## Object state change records
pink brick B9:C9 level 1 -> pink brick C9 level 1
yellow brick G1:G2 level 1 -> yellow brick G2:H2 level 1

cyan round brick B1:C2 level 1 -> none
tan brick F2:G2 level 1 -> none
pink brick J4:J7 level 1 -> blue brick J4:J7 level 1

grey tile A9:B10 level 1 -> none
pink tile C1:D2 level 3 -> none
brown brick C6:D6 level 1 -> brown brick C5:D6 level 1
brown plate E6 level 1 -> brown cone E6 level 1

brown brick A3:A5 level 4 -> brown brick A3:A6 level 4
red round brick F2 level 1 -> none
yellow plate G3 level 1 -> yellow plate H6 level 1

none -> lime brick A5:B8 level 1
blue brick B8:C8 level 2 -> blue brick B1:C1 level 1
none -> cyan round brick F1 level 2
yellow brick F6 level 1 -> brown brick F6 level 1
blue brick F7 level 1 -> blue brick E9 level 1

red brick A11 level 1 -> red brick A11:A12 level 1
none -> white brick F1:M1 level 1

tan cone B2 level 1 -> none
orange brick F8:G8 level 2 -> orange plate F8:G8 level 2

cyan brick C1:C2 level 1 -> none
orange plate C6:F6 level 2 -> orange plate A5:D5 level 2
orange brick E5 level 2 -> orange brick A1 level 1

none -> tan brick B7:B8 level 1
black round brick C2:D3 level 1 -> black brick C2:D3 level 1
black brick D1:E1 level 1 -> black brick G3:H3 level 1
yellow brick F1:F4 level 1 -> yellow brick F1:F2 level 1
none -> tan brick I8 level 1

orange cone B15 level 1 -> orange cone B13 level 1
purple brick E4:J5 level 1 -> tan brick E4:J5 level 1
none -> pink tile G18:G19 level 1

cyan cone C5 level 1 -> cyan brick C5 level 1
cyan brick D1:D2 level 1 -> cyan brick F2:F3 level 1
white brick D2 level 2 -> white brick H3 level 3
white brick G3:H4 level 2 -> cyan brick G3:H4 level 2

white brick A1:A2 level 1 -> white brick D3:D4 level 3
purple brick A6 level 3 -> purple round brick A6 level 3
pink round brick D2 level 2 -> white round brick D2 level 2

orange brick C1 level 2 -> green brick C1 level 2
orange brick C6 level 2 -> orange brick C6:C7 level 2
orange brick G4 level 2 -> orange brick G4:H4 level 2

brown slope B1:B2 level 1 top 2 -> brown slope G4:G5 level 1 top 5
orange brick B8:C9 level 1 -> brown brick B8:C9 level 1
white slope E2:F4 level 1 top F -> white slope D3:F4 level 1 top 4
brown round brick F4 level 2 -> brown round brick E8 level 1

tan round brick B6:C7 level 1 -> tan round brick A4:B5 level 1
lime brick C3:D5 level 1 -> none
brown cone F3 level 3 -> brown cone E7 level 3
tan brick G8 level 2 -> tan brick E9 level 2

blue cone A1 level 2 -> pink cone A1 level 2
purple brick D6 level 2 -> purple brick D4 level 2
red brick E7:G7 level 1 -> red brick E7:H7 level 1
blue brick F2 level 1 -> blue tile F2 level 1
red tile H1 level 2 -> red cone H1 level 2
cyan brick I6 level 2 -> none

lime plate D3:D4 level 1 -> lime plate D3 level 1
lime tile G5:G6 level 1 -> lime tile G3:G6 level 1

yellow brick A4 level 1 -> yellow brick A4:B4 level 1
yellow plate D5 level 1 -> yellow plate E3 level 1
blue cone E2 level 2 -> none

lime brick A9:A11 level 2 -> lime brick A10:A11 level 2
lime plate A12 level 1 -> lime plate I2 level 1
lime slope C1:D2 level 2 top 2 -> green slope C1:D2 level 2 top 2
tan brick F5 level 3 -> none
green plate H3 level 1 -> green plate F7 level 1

## WHAT IS NEEDED
All of the lines above must be returned exactly as they stand.

## OUTPUT OF THE TASK
pink brick B9:C9 level 1 -> pink brick C9 level 1
yellow brick G1:G2 level 1 -> yellow brick G2:H2 level 1

cyan round brick B1:C2 level 1 -> none
tan brick F2:G2 level 1 -> none
pink brick J4:J7 level 1 -> blue brick J4:J7 level 1

grey tile A9:B10 level 1 -> none
pink tile C1:D2 level 3 -> none
brown brick C6:D6 level 1 -> brown brick C5:D6 level 1
brown plate E6 level 1 -> brown cone E6 level 1

brown brick A3:A5 level 4 -> brown brick A3:A6 level 4
red round brick F2 level 1 -> none
yellow plate G3 level 1 -> yellow plate H6 level 1

none -> lime brick A5:B8 level 1
blue brick B8:C8 level 2 -> blue brick B1:C1 level 1
none -> cyan round brick F1 level 2
yellow brick F6 level 1 -> brown brick F6 level 1
blue brick F7 level 1 -> blue brick E9 level 1

red brick A11 level 1 -> red brick A11:A12 level 1
none -> white brick F1:M1 level 1

tan cone B2 level 1 -> none
orange brick F8:G8 level 2 -> orange plate F8:G8 level 2

cyan brick C1:C2 level 1 -> none
orange plate C6:F6 level 2 -> orange plate A5:D5 level 2
orange brick E5 level 2 -> orange brick A1 level 1

none -> tan brick B7:B8 level 1
black round brick C2:D3 level 1 -> black brick C2:D3 level 1
black brick D1:E1 level 1 -> black brick G3:H3 level 1
yellow brick F1:F4 level 1 -> yellow brick F1:F2 level 1
none -> tan brick I8 level 1

orange cone B15 level 1 -> orange cone B13 level 1
purple brick E4:J5 level 1 -> tan brick E4:J5 level 1
none -> pink tile G18:G19 level 1

cyan cone C5 level 1 -> cyan brick C5 level 1
cyan brick D1:D2 level 1 -> cyan brick F2:F3 level 1
white brick D2 level 2 -> white brick H3 level 3
white brick G3:H4 level 2 -> cyan brick G3:H4 level 2

white brick A1:A2 level 1 -> white brick D3:D4 level 3
purple brick A6 level 3 -> purple round brick A6 level 3
pink round brick D2 level 2 -> white round brick D2 level 2

orange brick C1 level 2 -> green brick C1 level 2
orange brick C6 level 2 -> orange brick C6:C7 level 2
orange brick G4 level 2 -> orange brick G4:H4 level 2

brown slope B1:B2 level 1 top 2 -> brown slope G4:G5 level 1 top 5
orange brick B8:C9 level 1 -> brown brick B8:C9 level 1
white slope E2:F4 level 1 top F -> white slope D3:F4 level 1 top 4
brown round brick F4 level 2 -> brown round brick E8 level 1

tan round brick B6:C7 level 1 -> tan round brick A4:B5 level 1
lime brick C3:D5 level 1 -> none
brown cone F3 level 3 -> brown cone E7 level 3
tan brick G8 level 2 -> tan brick E9 level 2

blue cone A1 level 2 -> pink cone A1 level 2
purple brick D6 level 2 -> purple brick D4 level 2
red brick E7:G7 level 1 -> red brick E7:H7 level 1
blue brick F2 level 1 -> blue tile F2 level 1
red tile H1 level 2 -> red cone H1 level 2
cyan brick I6 level 2 -> none

lime plate D3:D4 level 1 -> lime plate D3 level 1
lime tile G5:G6 level 1 -> lime tile G3:G6 level 1

yellow brick A4 level 1 -> yellow brick A4:B4 level 1
yellow plate D5 level 1 -> yellow plate E3 level 1
blue cone E2 level 2 -> none

lime brick A9:A11 level 2 -> lime brick A10:A11 level 2
lime plate A12 level 1 -> lime plate I2 level 1
lime slope C1:D2 level 2 top 2 -> green slope C1:D2 level 2 top 2
tan brick F5 level 3 -> none
green plate H3 level 1 -> green plate F7 level 1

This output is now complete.